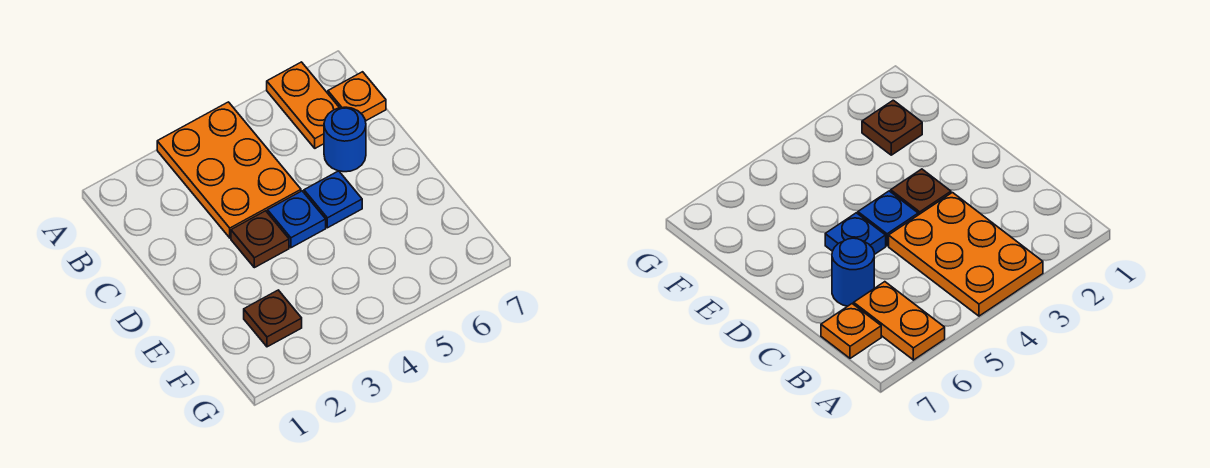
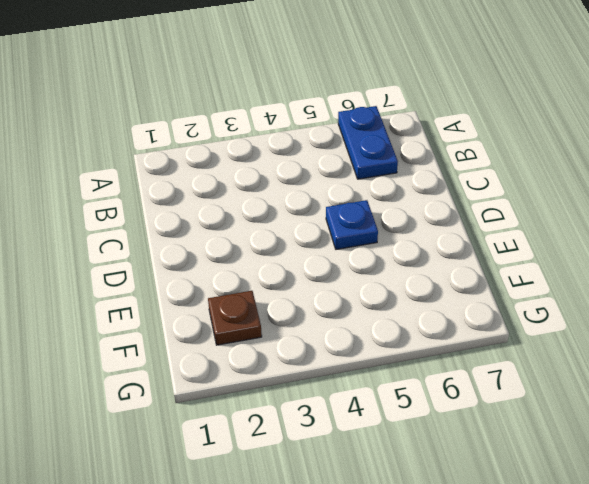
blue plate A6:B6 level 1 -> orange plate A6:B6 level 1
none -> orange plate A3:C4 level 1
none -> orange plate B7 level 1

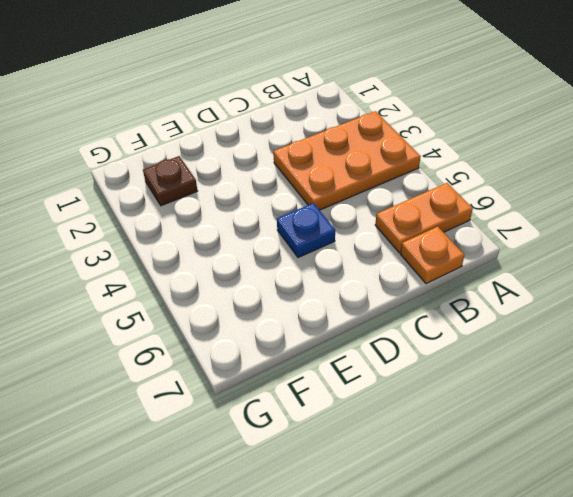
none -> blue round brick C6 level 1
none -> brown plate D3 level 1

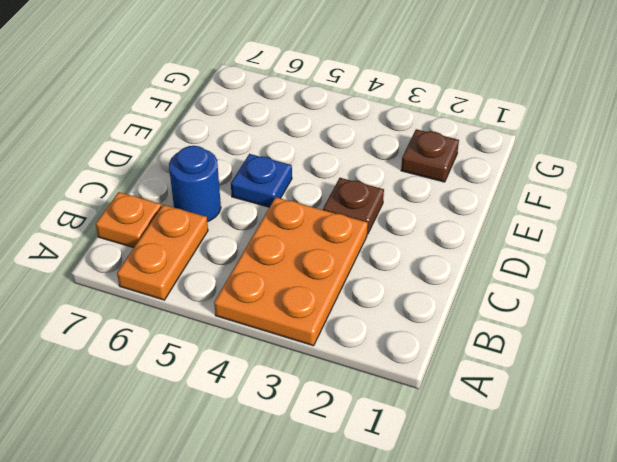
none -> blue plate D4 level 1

········

**YOUR TASK:** Every word of the data should be reproduced exactly; please omit any pictures.

**ANSWER BOX:**
blue plate A6:B6 level 1 -> orange plate A6:B6 level 1
none -> orange plate A3:C4 level 1
none -> orange plate B7 level 1

none -> blue round brick C6 level 1
none -> brown plate D3 level 1

none -> blue plate D4 level 1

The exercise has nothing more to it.